[Collected data entries]
------------------------------------
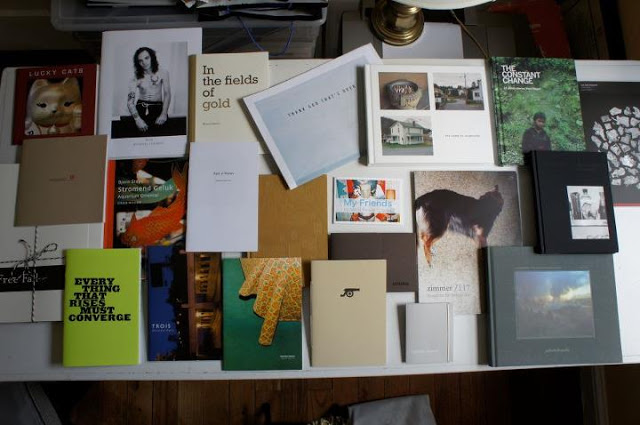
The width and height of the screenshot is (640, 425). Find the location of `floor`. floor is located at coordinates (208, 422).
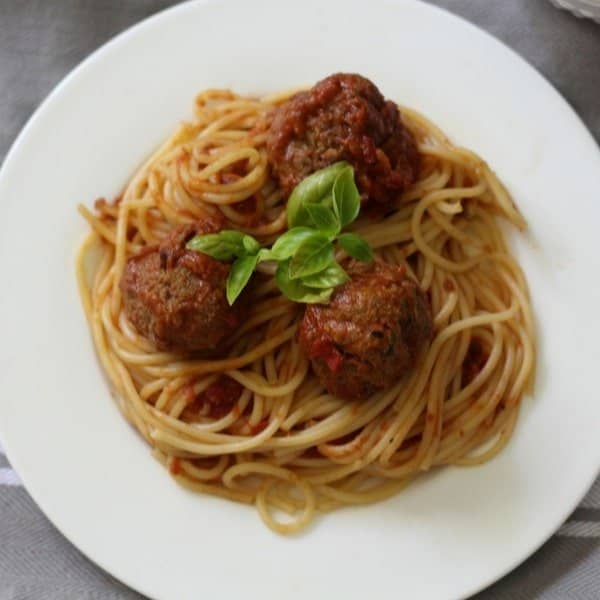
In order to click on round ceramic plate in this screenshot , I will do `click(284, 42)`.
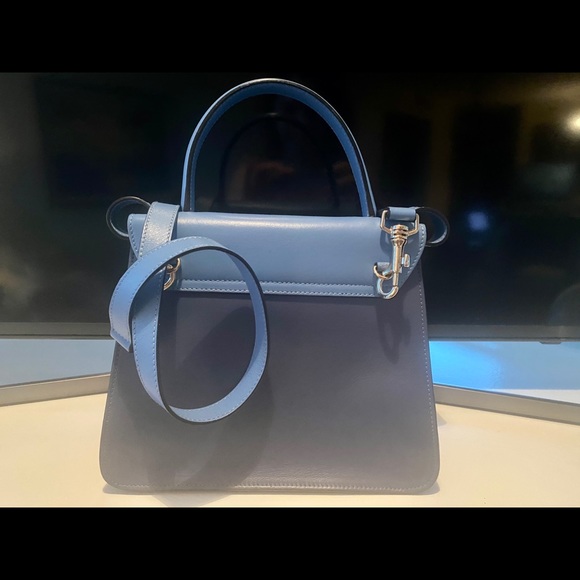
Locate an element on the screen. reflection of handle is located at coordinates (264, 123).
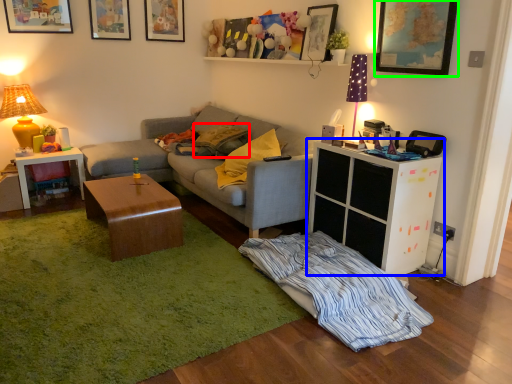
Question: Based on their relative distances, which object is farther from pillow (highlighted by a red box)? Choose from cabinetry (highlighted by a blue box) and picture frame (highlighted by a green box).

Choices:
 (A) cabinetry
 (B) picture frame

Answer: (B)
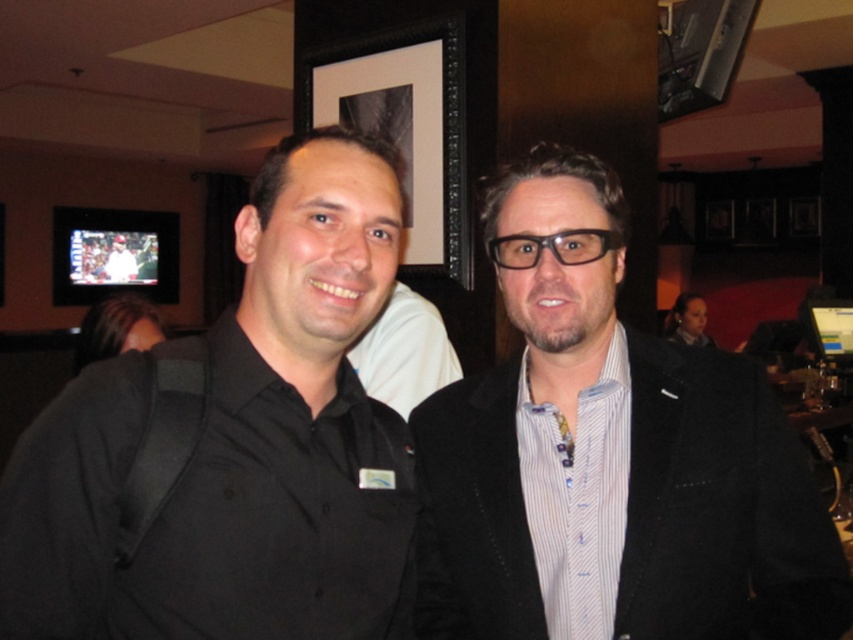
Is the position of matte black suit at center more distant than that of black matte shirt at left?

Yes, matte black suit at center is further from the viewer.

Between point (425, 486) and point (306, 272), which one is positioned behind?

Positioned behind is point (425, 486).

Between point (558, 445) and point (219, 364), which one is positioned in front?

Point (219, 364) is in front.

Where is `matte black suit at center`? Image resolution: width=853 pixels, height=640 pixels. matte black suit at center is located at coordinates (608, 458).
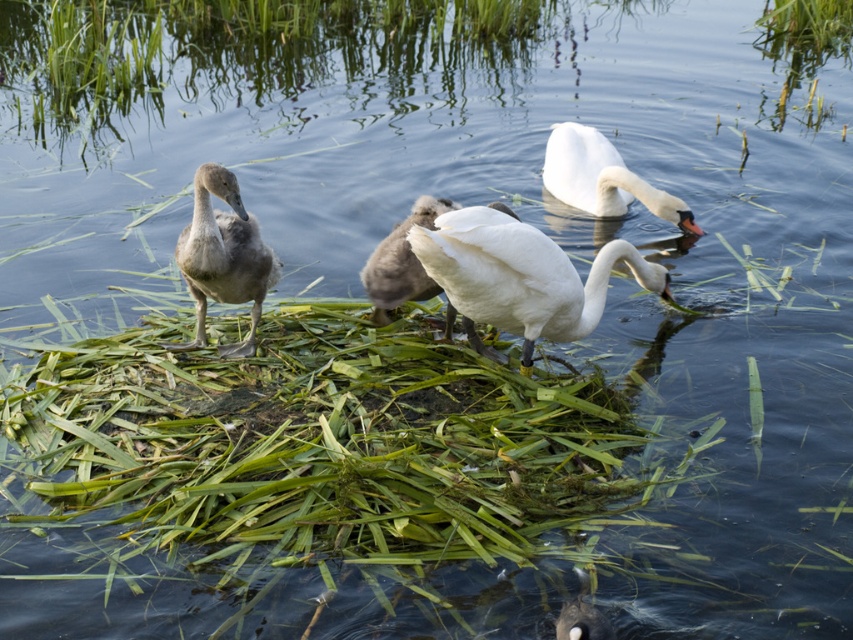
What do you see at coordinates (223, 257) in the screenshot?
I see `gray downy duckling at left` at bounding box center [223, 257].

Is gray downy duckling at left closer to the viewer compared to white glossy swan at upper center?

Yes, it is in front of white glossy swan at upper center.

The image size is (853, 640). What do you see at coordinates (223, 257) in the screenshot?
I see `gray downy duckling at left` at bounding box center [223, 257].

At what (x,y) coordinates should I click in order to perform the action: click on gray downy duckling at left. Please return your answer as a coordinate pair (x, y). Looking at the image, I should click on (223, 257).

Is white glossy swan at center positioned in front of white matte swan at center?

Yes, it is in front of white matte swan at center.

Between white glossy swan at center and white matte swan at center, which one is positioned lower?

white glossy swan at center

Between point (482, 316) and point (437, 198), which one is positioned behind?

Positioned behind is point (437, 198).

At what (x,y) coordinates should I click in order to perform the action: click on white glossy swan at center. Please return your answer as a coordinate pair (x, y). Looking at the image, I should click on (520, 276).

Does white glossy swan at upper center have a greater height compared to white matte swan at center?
------------------------------------
* _WHAT YOU WILL DO_
Reproduce all of the lines above verbatim, omitting the pictures.

* _WRITTEN SOLUTION_
The width and height of the screenshot is (640, 425). Find the location of `floor`. floor is located at coordinates (208, 422).
In order to click on round ceramic plate in this screenshot , I will do `click(284, 42)`.
Locate an element on the screen. reflection of handle is located at coordinates (264, 123).
Question: Based on their relative distances, which object is farther from pillow (highlighted by a red box)? Choose from cabinetry (highlighted by a blue box) and picture frame (highlighted by a green box).

Choices:
 (A) cabinetry
 (B) picture frame

Answer: (B)
Is the position of matte black suit at center more distant than that of black matte shirt at left?

Yes, matte black suit at center is further from the viewer.

Between point (425, 486) and point (306, 272), which one is positioned behind?

Positioned behind is point (425, 486).

Between point (558, 445) and point (219, 364), which one is positioned in front?

Point (219, 364) is in front.

Where is `matte black suit at center`? Image resolution: width=853 pixels, height=640 pixels. matte black suit at center is located at coordinates (608, 458).
What do you see at coordinates (223, 257) in the screenshot?
I see `gray downy duckling at left` at bounding box center [223, 257].

Is gray downy duckling at left closer to the viewer compared to white glossy swan at upper center?

Yes, it is in front of white glossy swan at upper center.

The image size is (853, 640). What do you see at coordinates (223, 257) in the screenshot?
I see `gray downy duckling at left` at bounding box center [223, 257].

At what (x,y) coordinates should I click in order to perform the action: click on gray downy duckling at left. Please return your answer as a coordinate pair (x, y). Looking at the image, I should click on (223, 257).

Is white glossy swan at center positioned in front of white matte swan at center?

Yes, it is in front of white matte swan at center.

Between white glossy swan at center and white matte swan at center, which one is positioned lower?

white glossy swan at center

Between point (482, 316) and point (437, 198), which one is positioned behind?

Positioned behind is point (437, 198).

At what (x,y) coordinates should I click in order to perform the action: click on white glossy swan at center. Please return your answer as a coordinate pair (x, y). Looking at the image, I should click on (520, 276).

Does white glossy swan at upper center have a greater height compared to white matte swan at center?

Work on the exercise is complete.